### SUPPLIED RECORDS
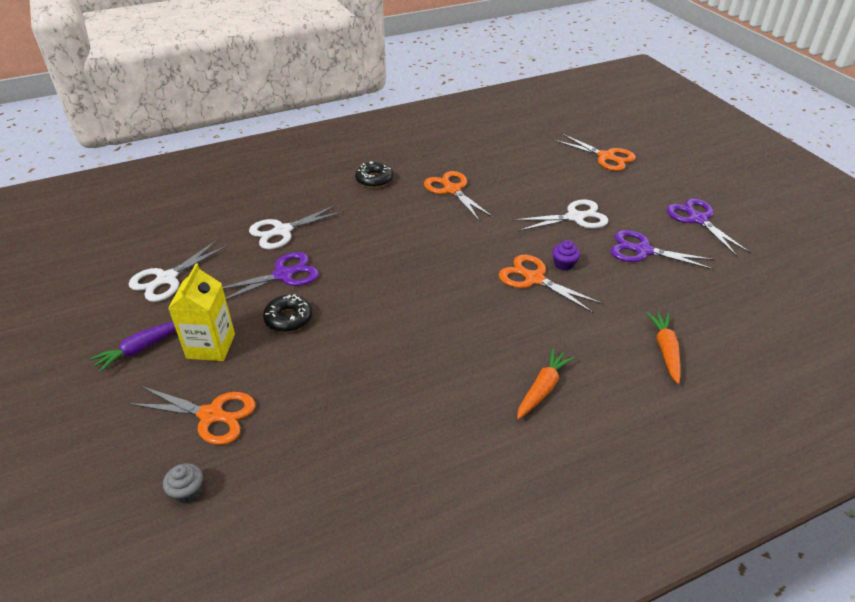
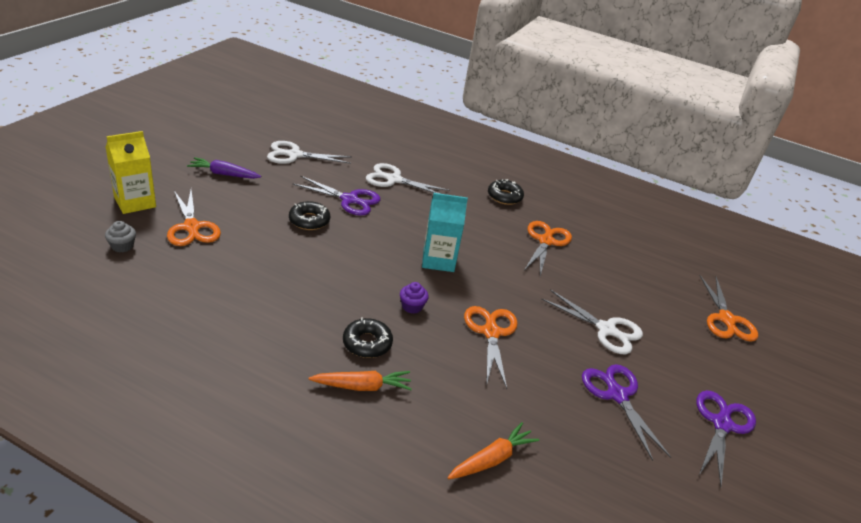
camera: 45 degrees right, 5 degrees down
(211, 346) = (251, 200): yellow carton -> yellow carton (135, 202)
(422, 262) = (438, 260): none -> turquoise carton
(492, 360) = (367, 343): none -> black donut
(564, 264) = (532, 345): purple cupcake -> purple cupcake (412, 306)

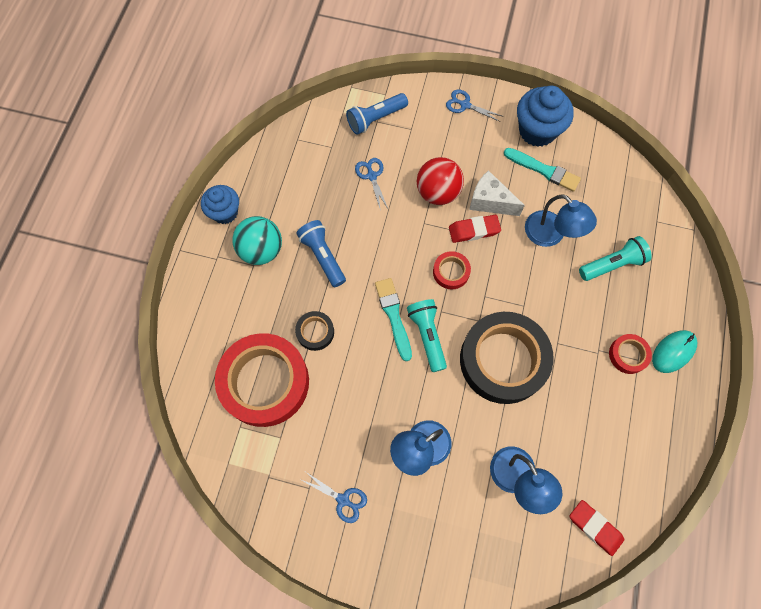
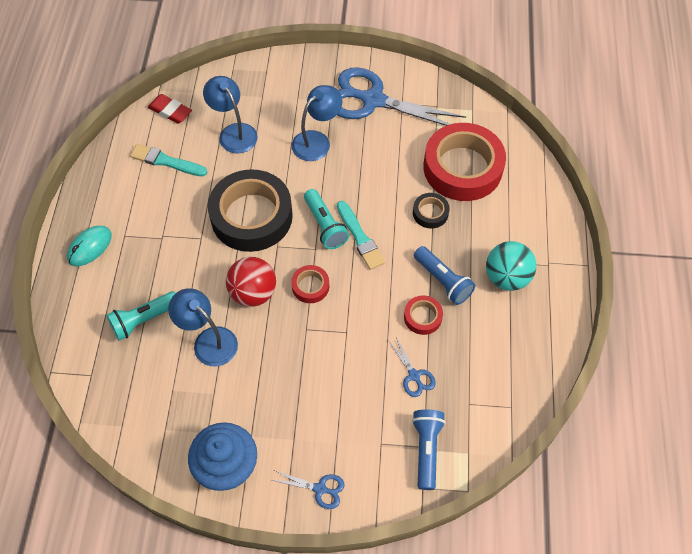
camera: 170 degrees right, 10 degrees down
(225, 212) = (558, 309): blue cupcake -> none
(343, 500) = (373, 100): blue scissors -> blue scissors, size x2.38
(375, 119) = (426, 449): blue flashlight -> blue flashlight turned 45 degrees counterclockwise
(438, 192) = (336, 368): red ball -> red ball (253, 293)
(474, 230) = (292, 332): red eraser -> none
(490, 202) = (277, 367): white cheese -> none
(543, 170) = (218, 415): turquoise brush -> turquoise brush (166, 161)
(628, 355) = (134, 238): red tape -> red tape (422, 317)

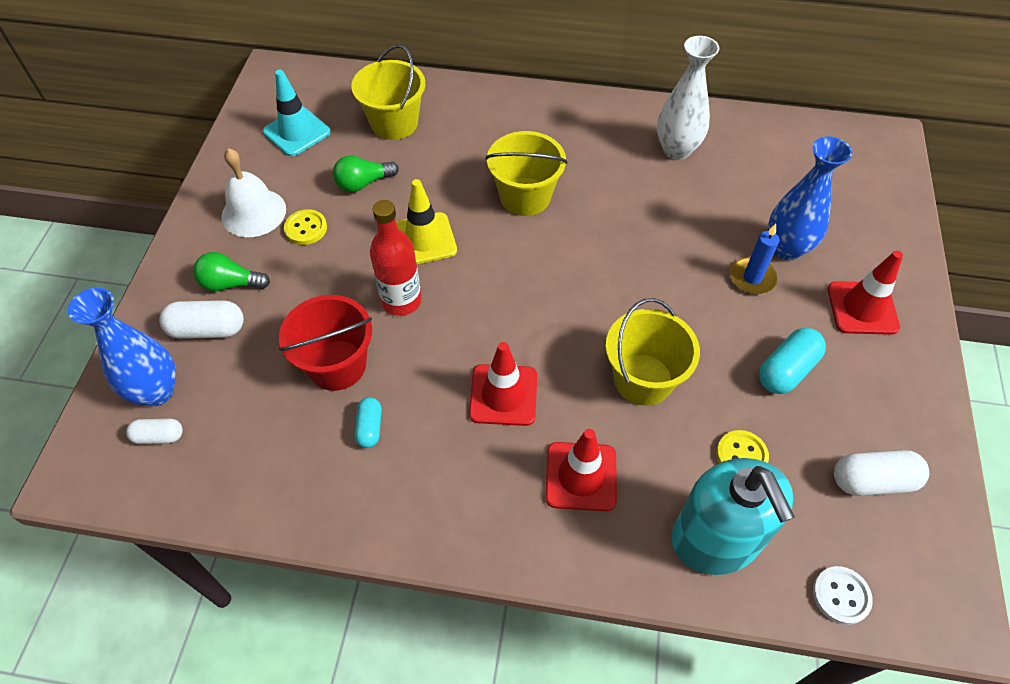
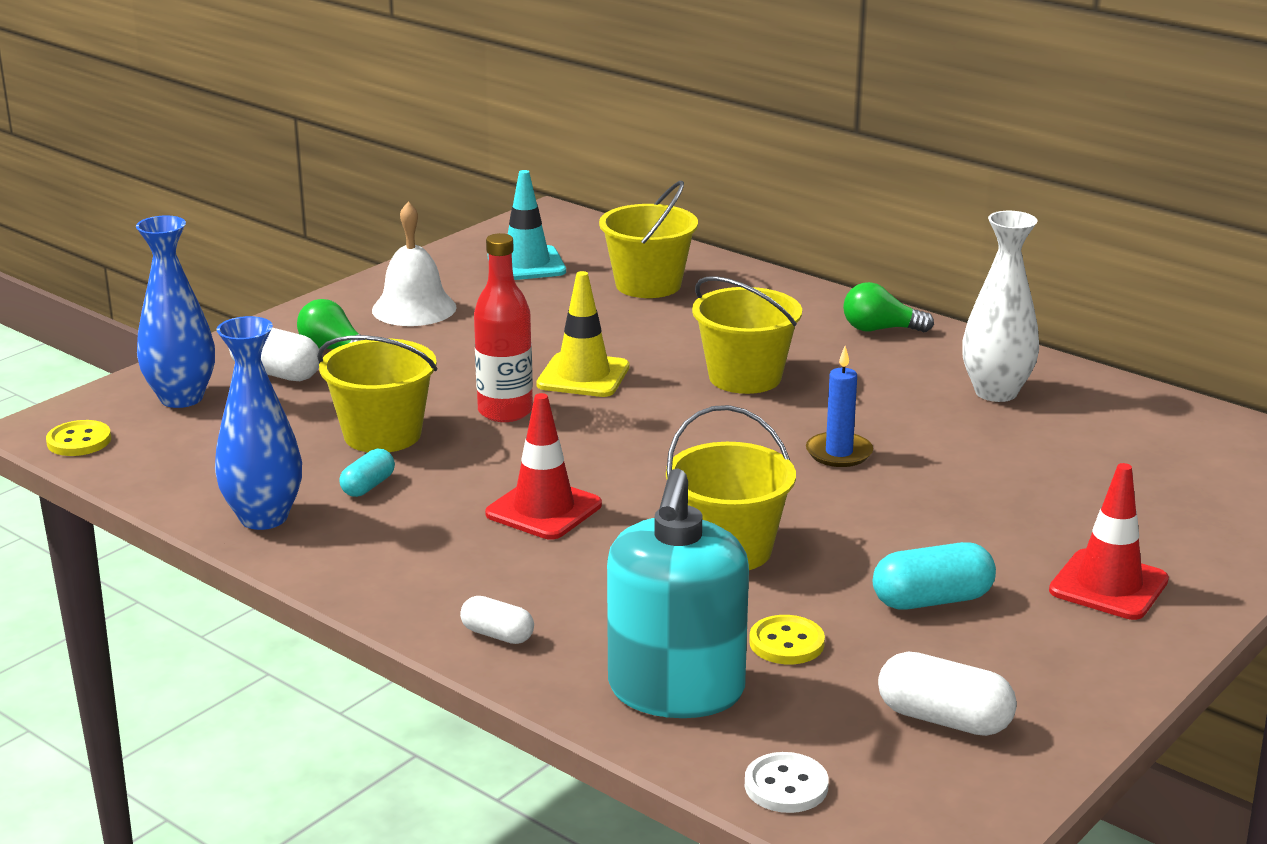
camera: 30 degrees right, 30 degrees down
(159, 436) = (151, 427): white capsule -> white capsule (497, 635)
(306, 228) = (458, 334): yellow button -> yellow button (79, 441)
(337, 365) = (382, 435): red bucket -> yellow bucket
(363, 183) = (560, 319): green light bulb -> green light bulb (880, 329)
(581, 476) = (565, 593): red traffic cone -> none
(752, 278) = (975, 517): blue candle -> blue candle (839, 453)
(786, 248) = (1056, 508): blue vase -> blue vase (263, 517)

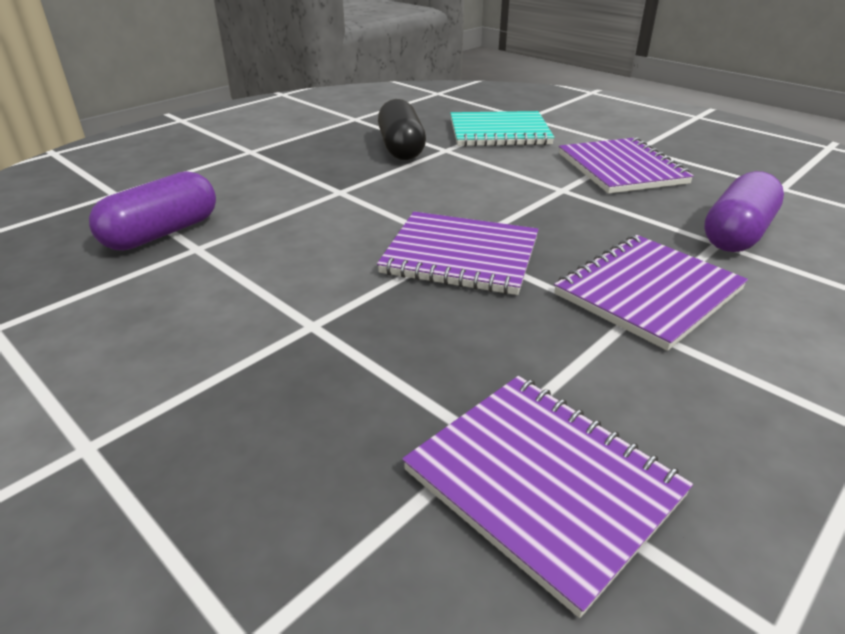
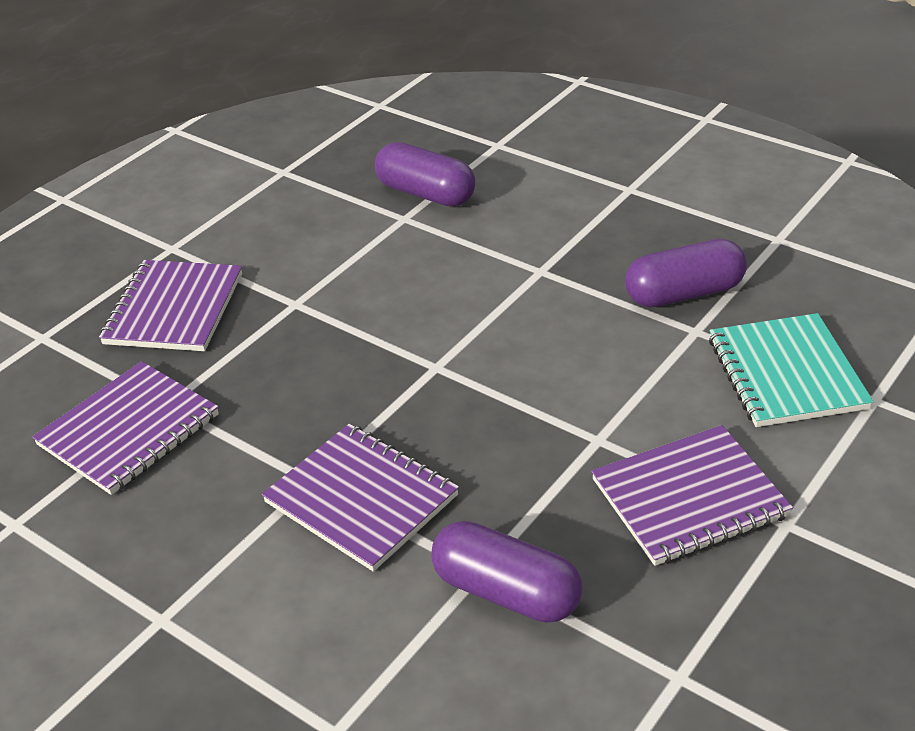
camera: 85 degrees right, 5 degrees up
(401, 148) = (684, 293): black capsule -> purple capsule
(460, 256) = (414, 369): purple notebook -> purple notebook (174, 309)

### AIM OF THE TASK
With images left out, the data must be transcribed exactly.

### YOUR RESPONSE
camera: 45 degrees right, 5 degrees down
(211, 346) = (251, 200): yellow carton -> yellow carton (135, 202)
(422, 262) = (438, 260): none -> turquoise carton
(492, 360) = (367, 343): none -> black donut
(564, 264) = (532, 345): purple cupcake -> purple cupcake (412, 306)

camera: 170 degrees right, 10 degrees down
(225, 212) = (558, 309): blue cupcake -> none
(343, 500) = (373, 100): blue scissors -> blue scissors, size x2.38
(375, 119) = (426, 449): blue flashlight -> blue flashlight turned 45 degrees counterclockwise
(438, 192) = (336, 368): red ball -> red ball (253, 293)
(474, 230) = (292, 332): red eraser -> none
(490, 202) = (277, 367): white cheese -> none
(543, 170) = (218, 415): turquoise brush -> turquoise brush (166, 161)
(628, 355) = (134, 238): red tape -> red tape (422, 317)

camera: 30 degrees right, 30 degrees down
(159, 436) = (151, 427): white capsule -> white capsule (497, 635)
(306, 228) = (458, 334): yellow button -> yellow button (79, 441)
(337, 365) = (382, 435): red bucket -> yellow bucket
(363, 183) = (560, 319): green light bulb -> green light bulb (880, 329)
(581, 476) = (565, 593): red traffic cone -> none
(752, 278) = (975, 517): blue candle -> blue candle (839, 453)
(786, 248) = (1056, 508): blue vase -> blue vase (263, 517)

camera: 85 degrees right, 5 degrees up
(401, 148) = (684, 293): black capsule -> purple capsule
(460, 256) = (414, 369): purple notebook -> purple notebook (174, 309)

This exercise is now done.